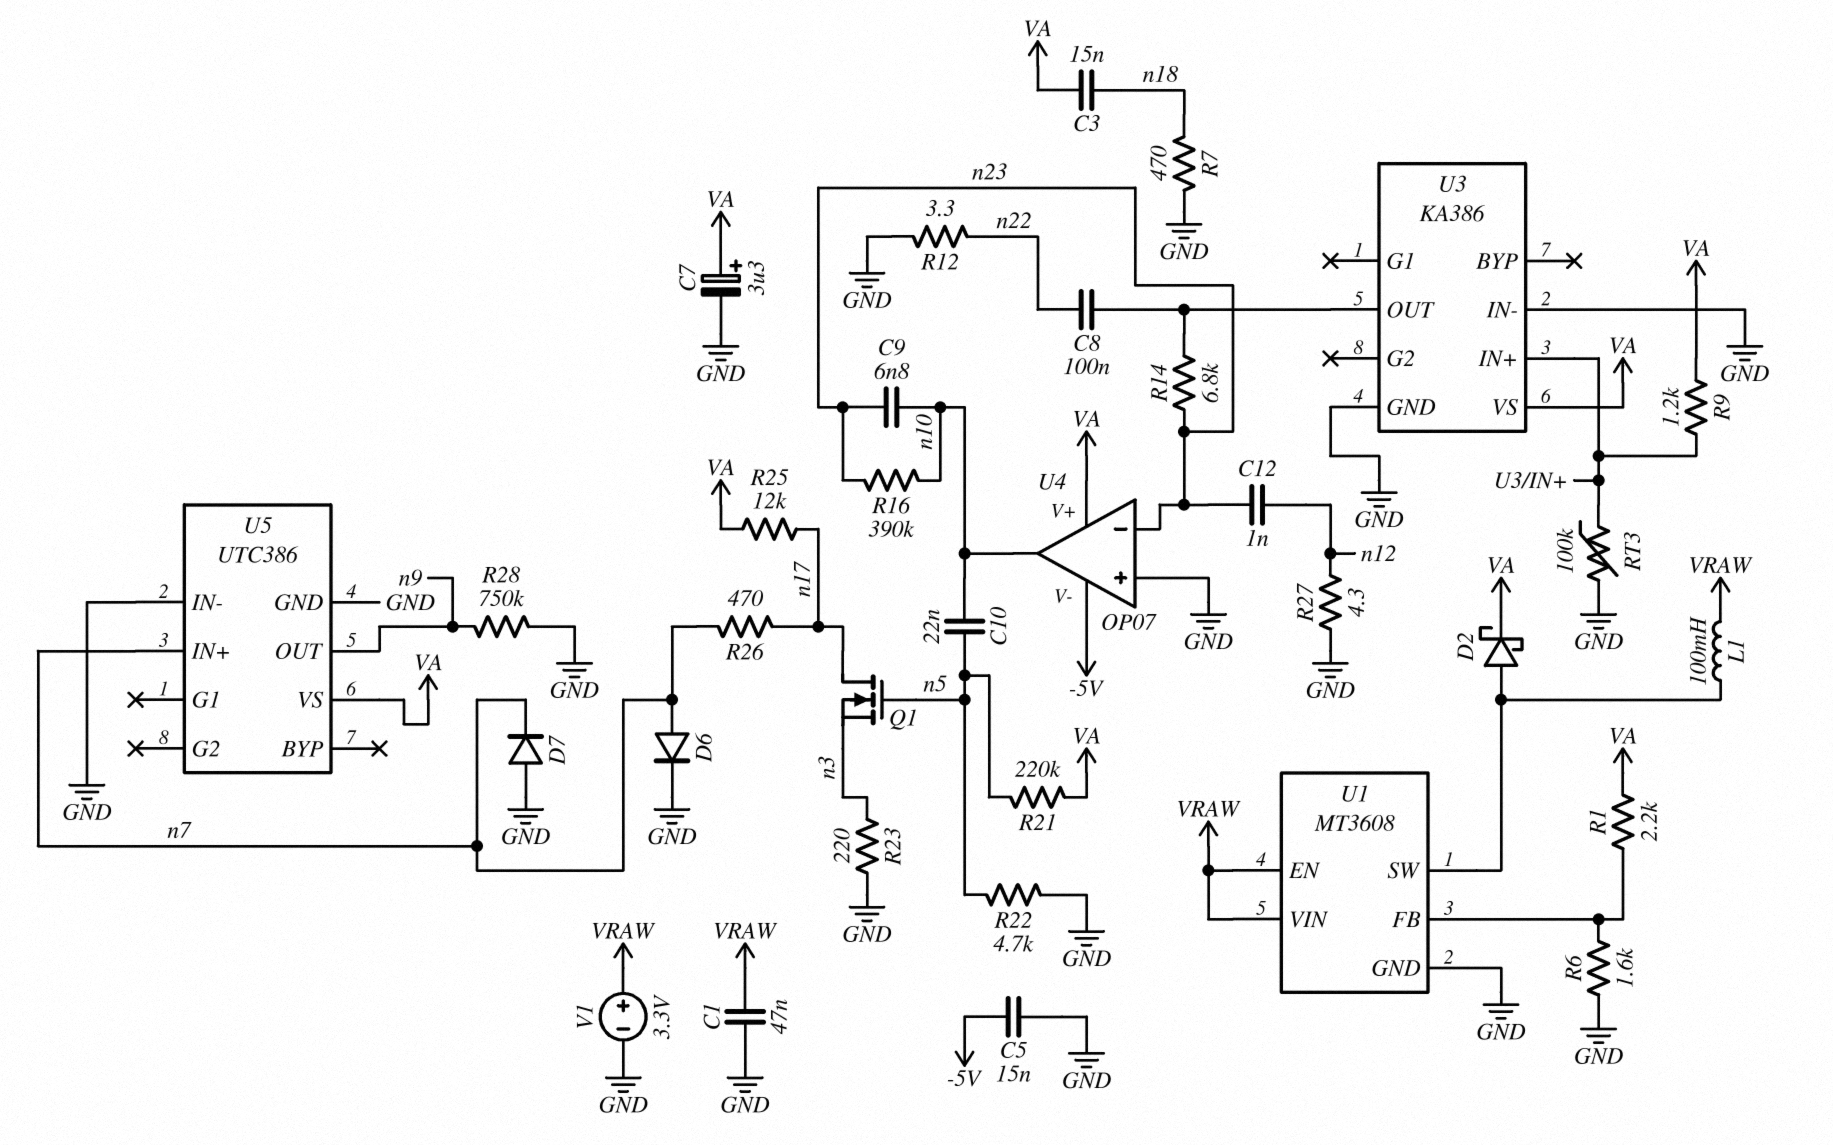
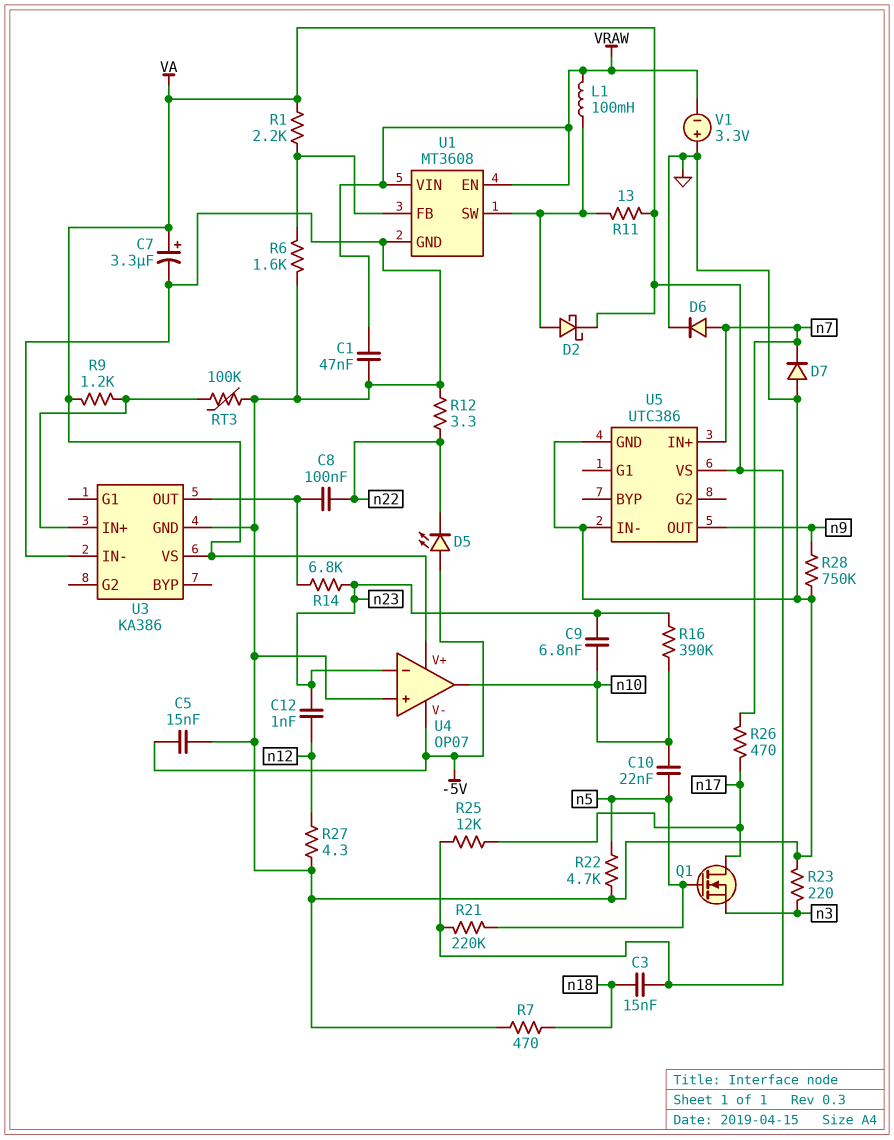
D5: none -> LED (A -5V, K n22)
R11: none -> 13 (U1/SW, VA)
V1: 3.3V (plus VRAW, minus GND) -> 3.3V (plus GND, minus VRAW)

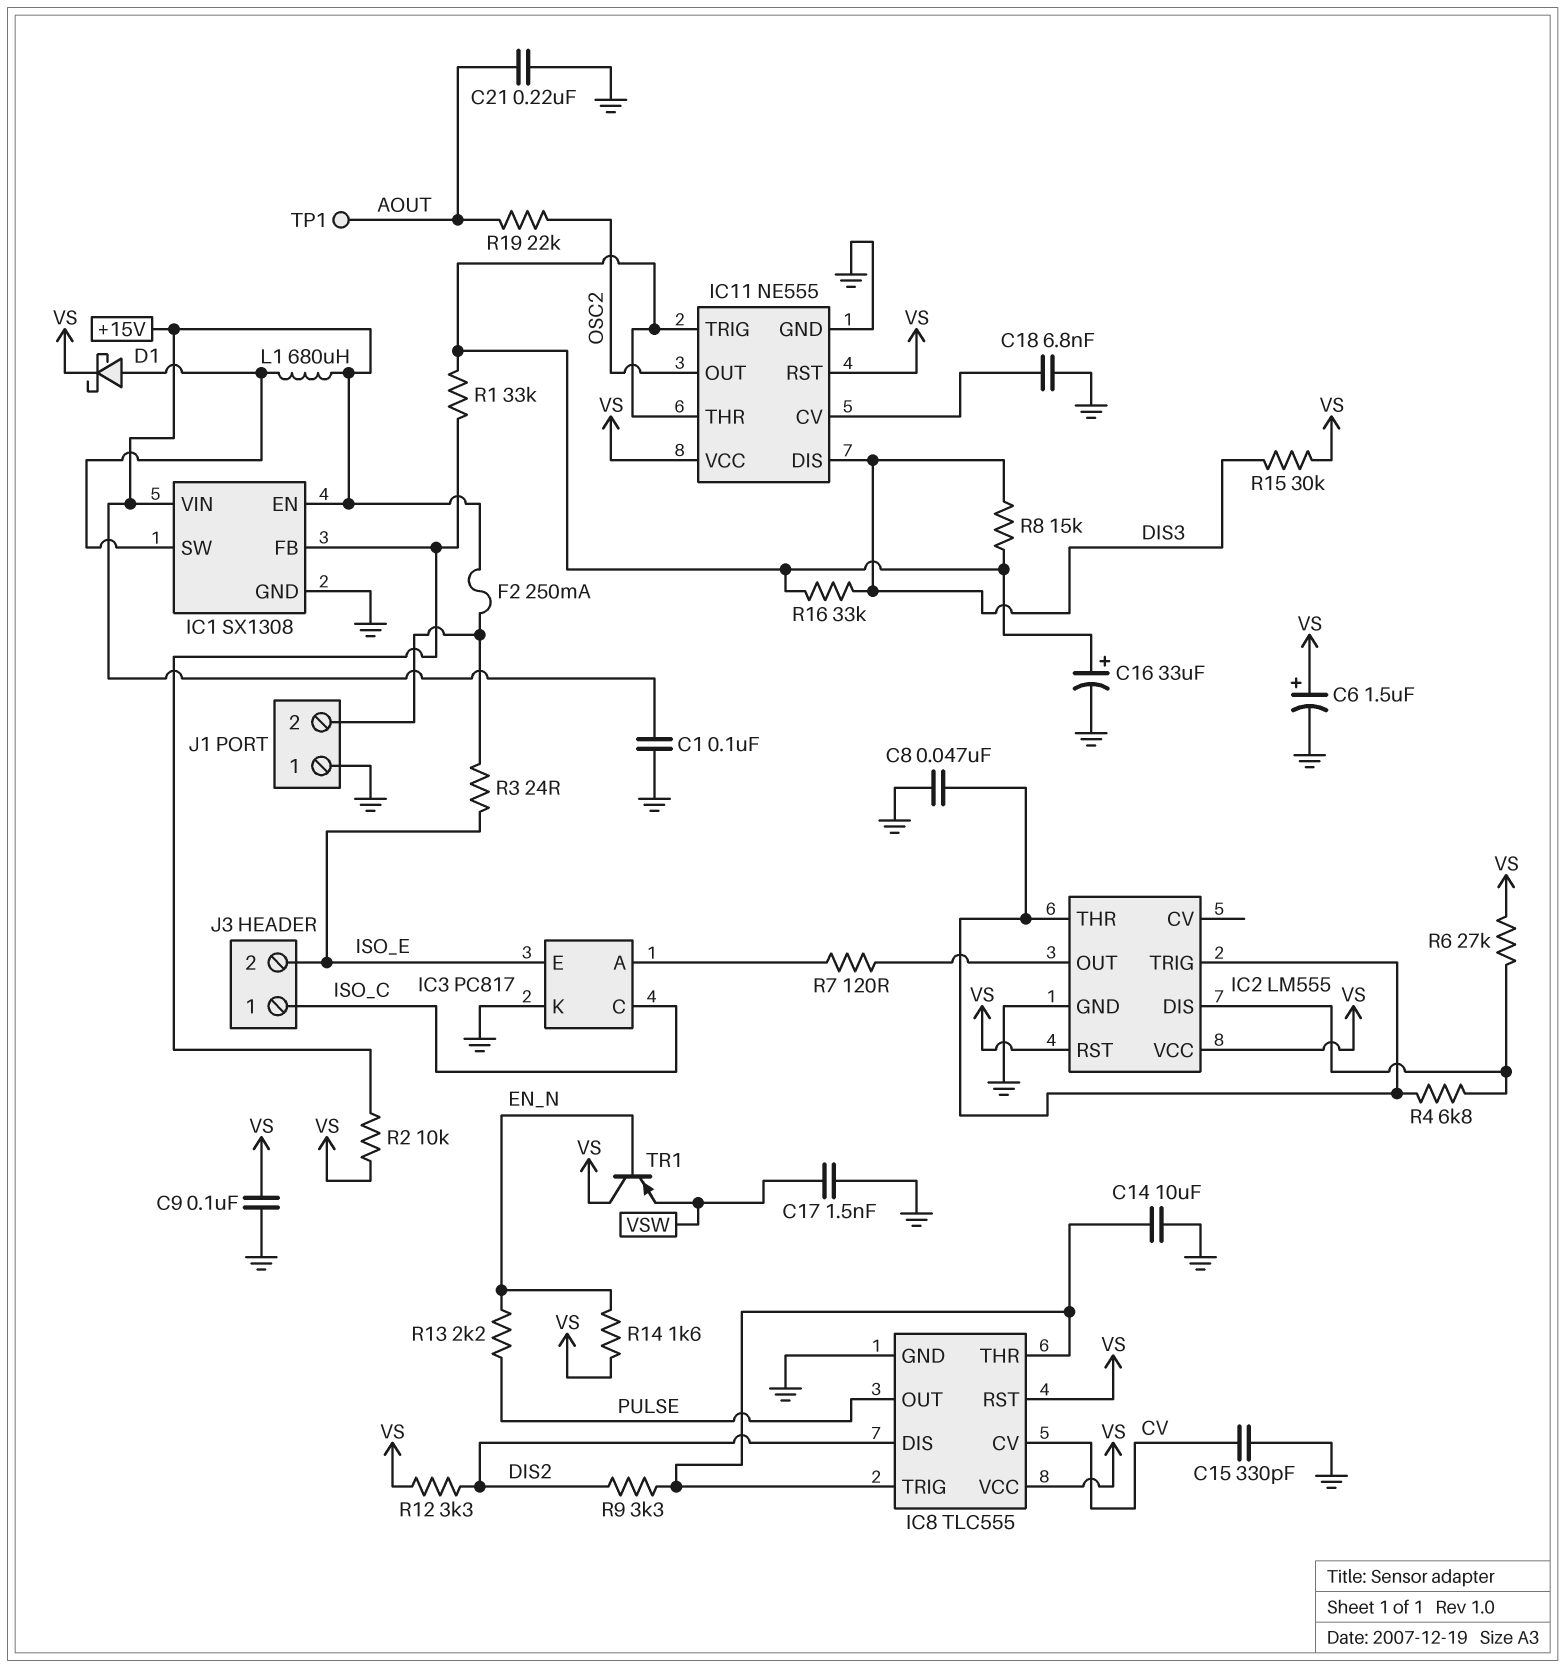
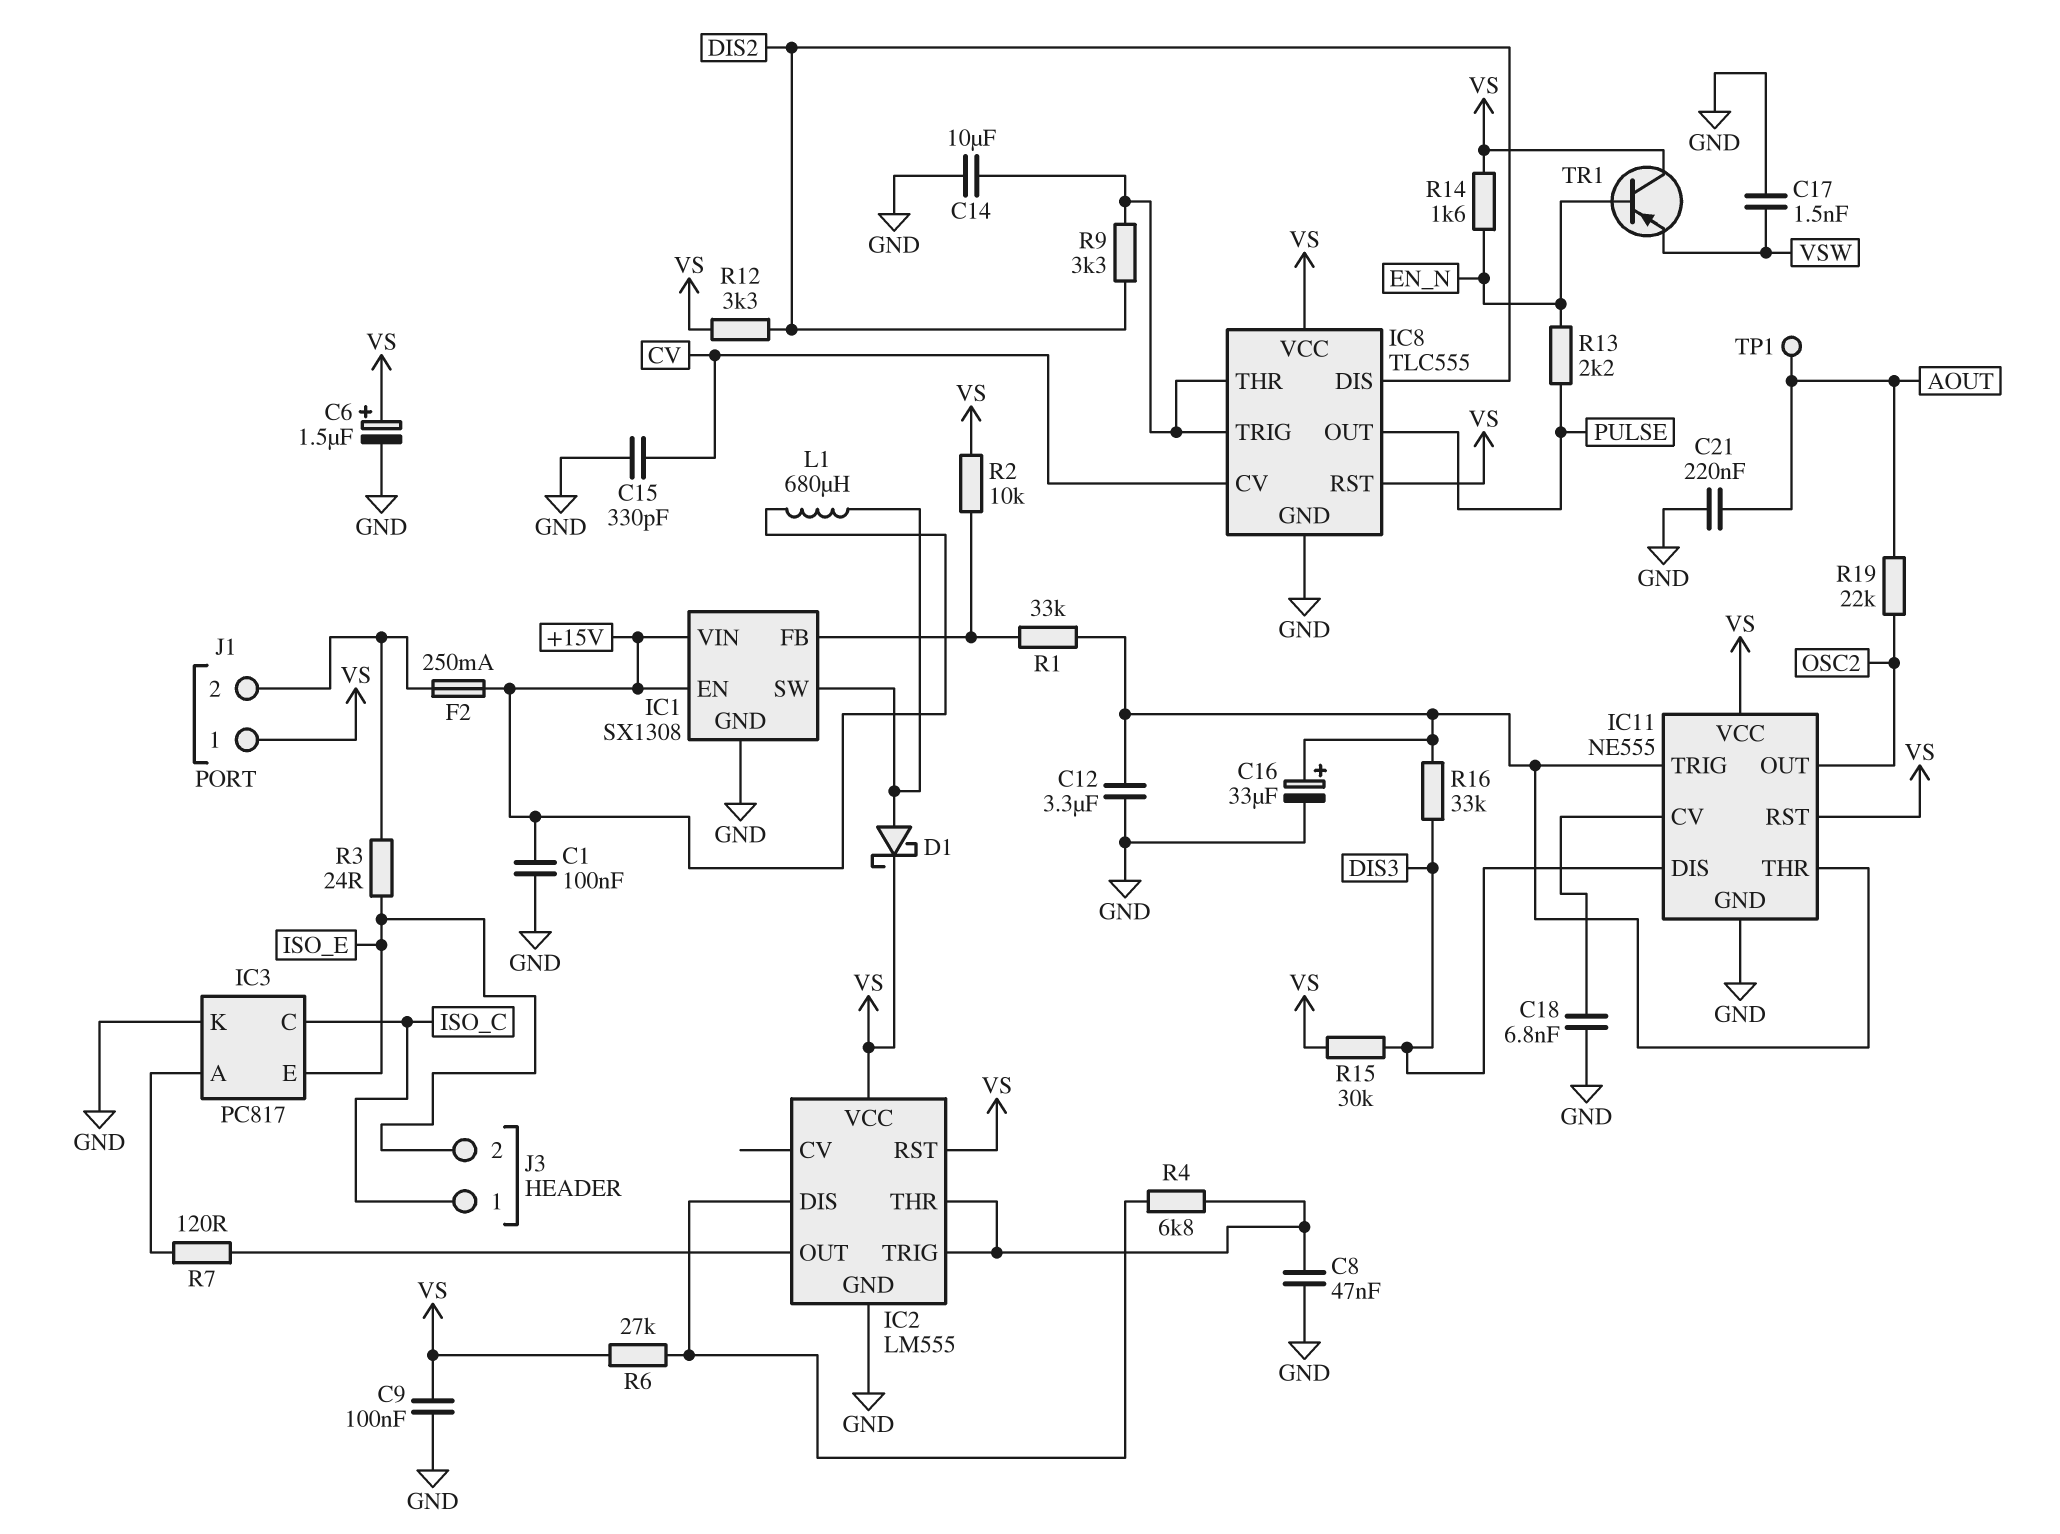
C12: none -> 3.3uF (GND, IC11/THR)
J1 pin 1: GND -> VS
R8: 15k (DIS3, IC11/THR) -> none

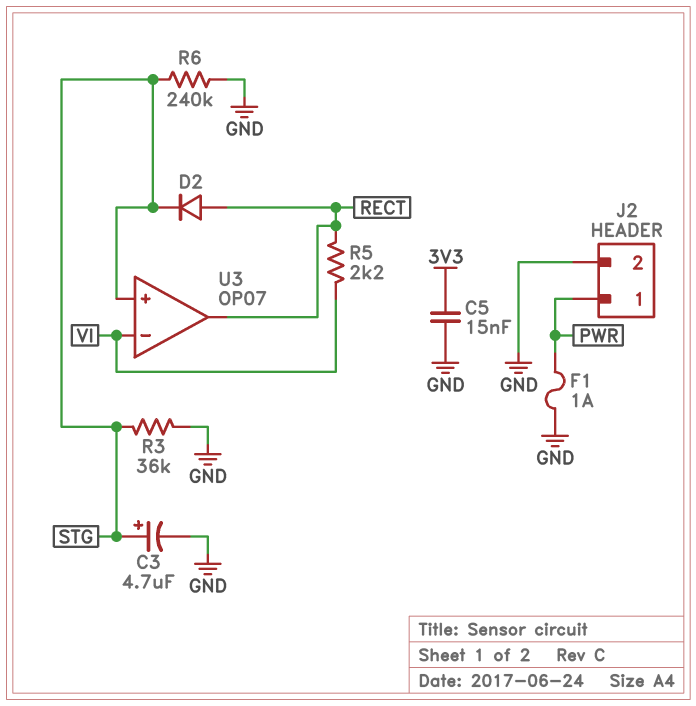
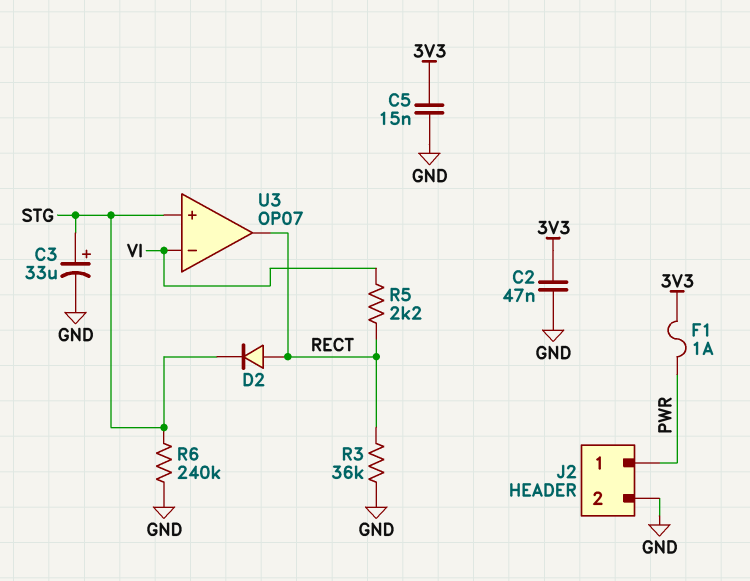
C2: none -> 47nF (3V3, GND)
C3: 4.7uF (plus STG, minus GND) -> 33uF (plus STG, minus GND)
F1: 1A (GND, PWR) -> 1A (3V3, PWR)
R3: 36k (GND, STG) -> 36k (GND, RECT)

···

Go over the data above and copy every line that has the word "plus" in it.

V1: 3.3V (plus VRAW, minus GND) -> 3.3V (plus GND, minus VRAW)
C3: 4.7uF (plus STG, minus GND) -> 33uF (plus STG, minus GND)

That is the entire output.